_Your assignment:_ Below are records that contain pictures; transcribe the text exactly and omit the pictures.

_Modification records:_
________________________________________
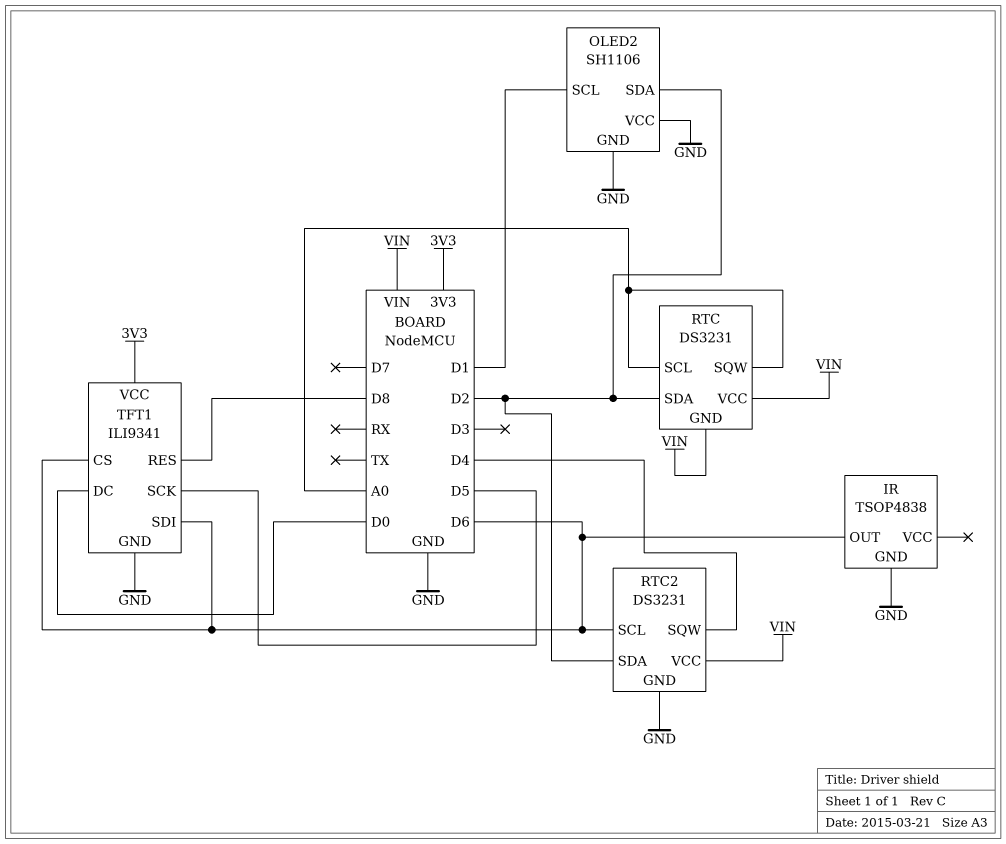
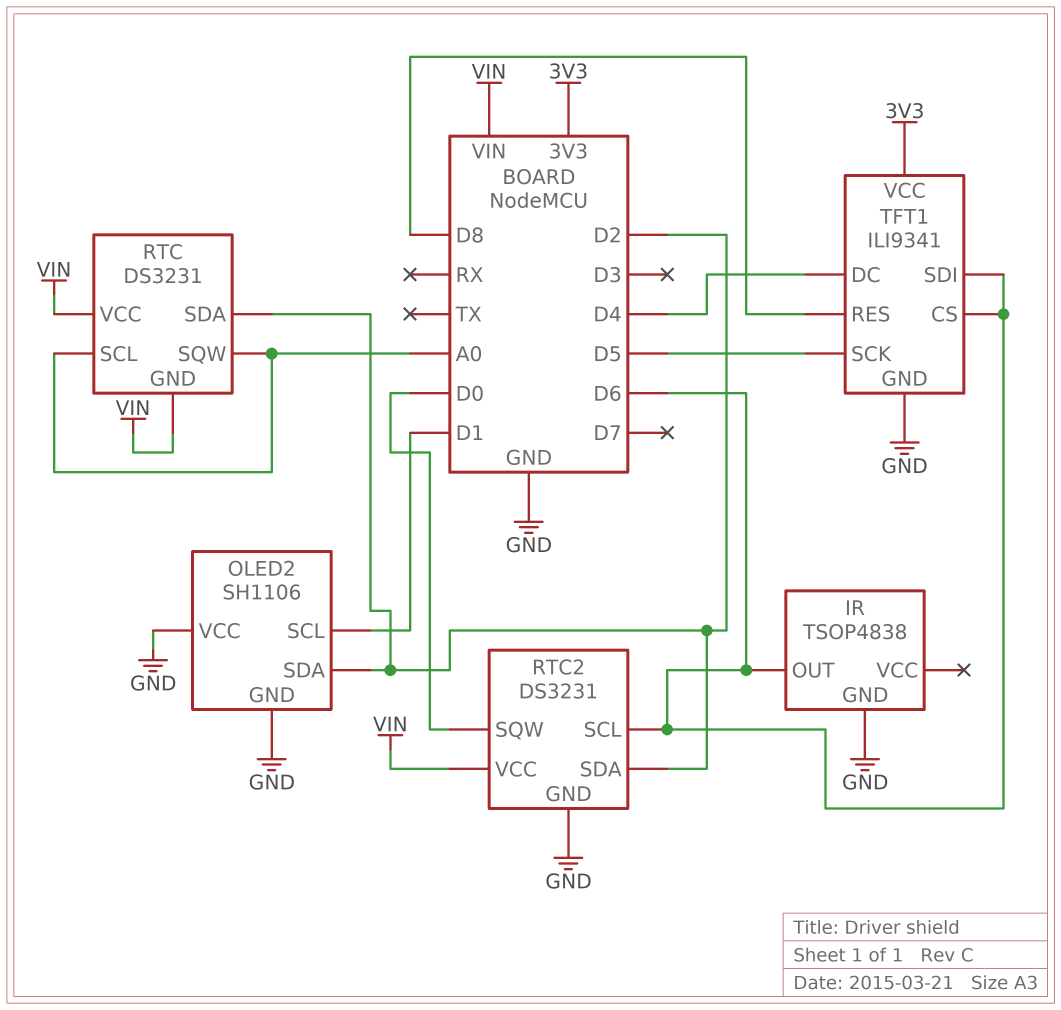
RTC2 pin SQW: D4 -> D0
TFT1 pin DC: D0 -> D4

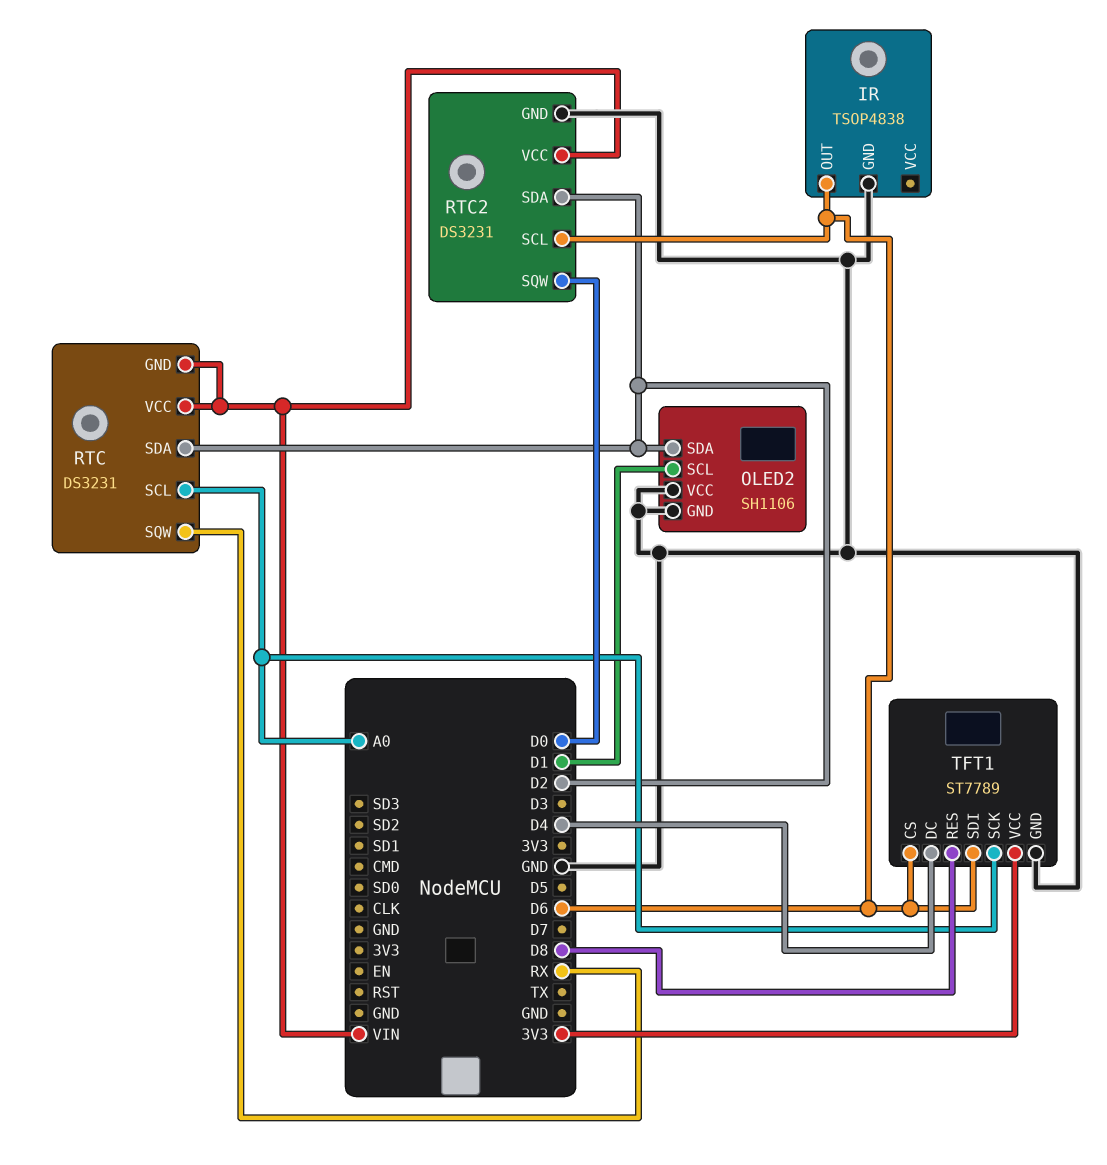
RTC pin SQW: A0 -> RX
TFT1: ILI9341 -> ST7789
TFT1 pin SCK: D5 -> A0

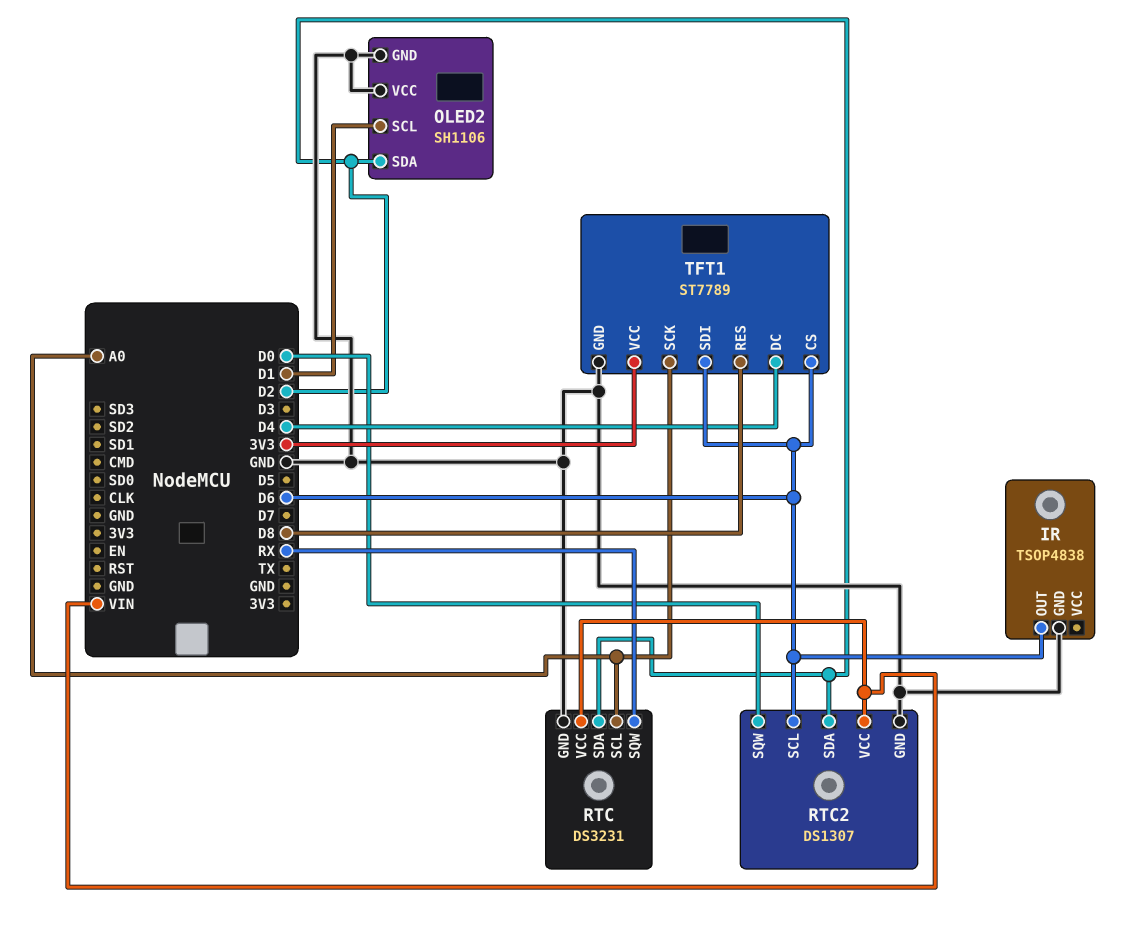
RTC pin GND: VIN -> GND
RTC2: DS3231 -> DS1307

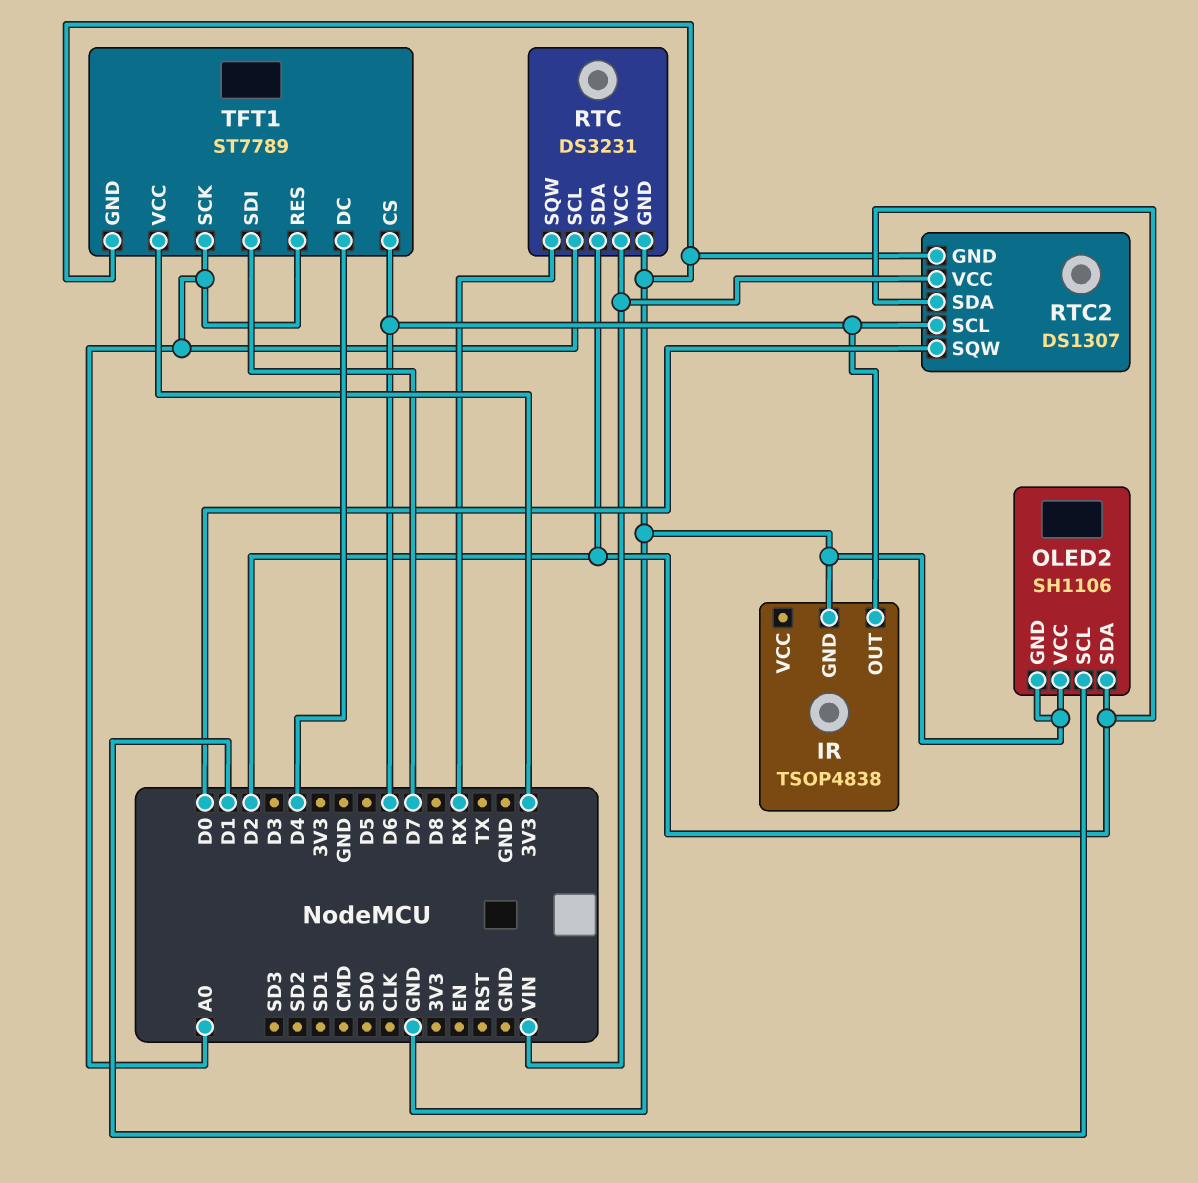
TFT1 pin RES: D8 -> A0
TFT1 pin SDI: D6 -> D7

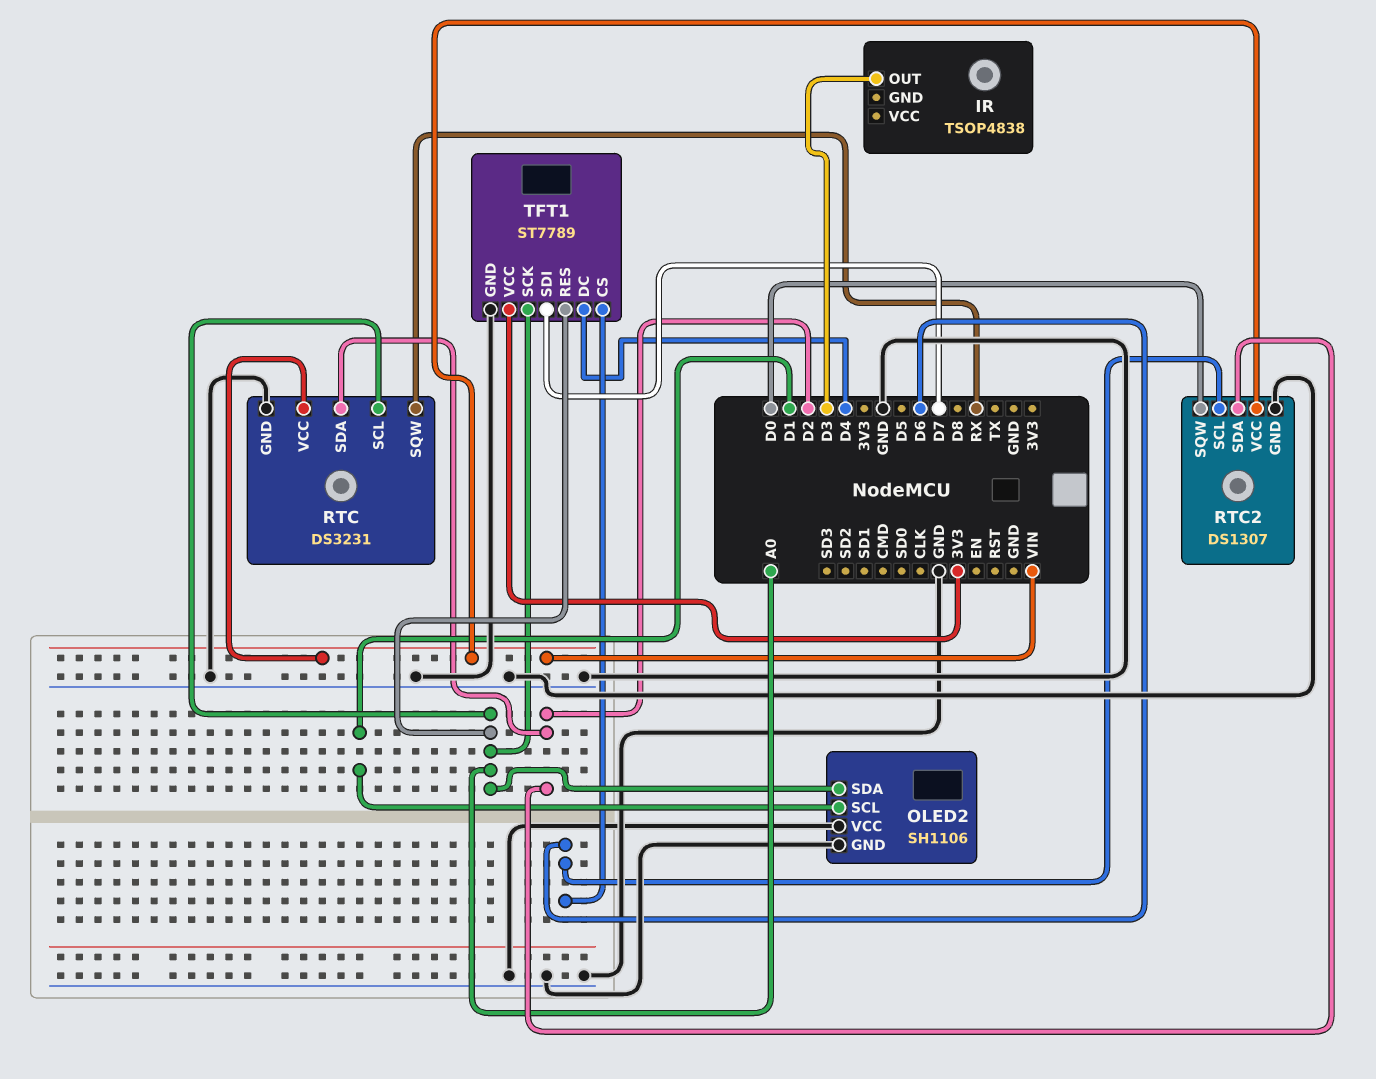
IR pin GND: GND -> none
IR pin OUT: D6 -> D3
OLED2 pin SDA: D2 -> A0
________________________________________
_Response to this task:_
RTC2 pin SQW: D4 -> D0
TFT1 pin DC: D0 -> D4

RTC pin SQW: A0 -> RX
TFT1: ILI9341 -> ST7789
TFT1 pin SCK: D5 -> A0

RTC pin GND: VIN -> GND
RTC2: DS3231 -> DS1307

TFT1 pin RES: D8 -> A0
TFT1 pin SDI: D6 -> D7

IR pin GND: GND -> none
IR pin OUT: D6 -> D3
OLED2 pin SDA: D2 -> A0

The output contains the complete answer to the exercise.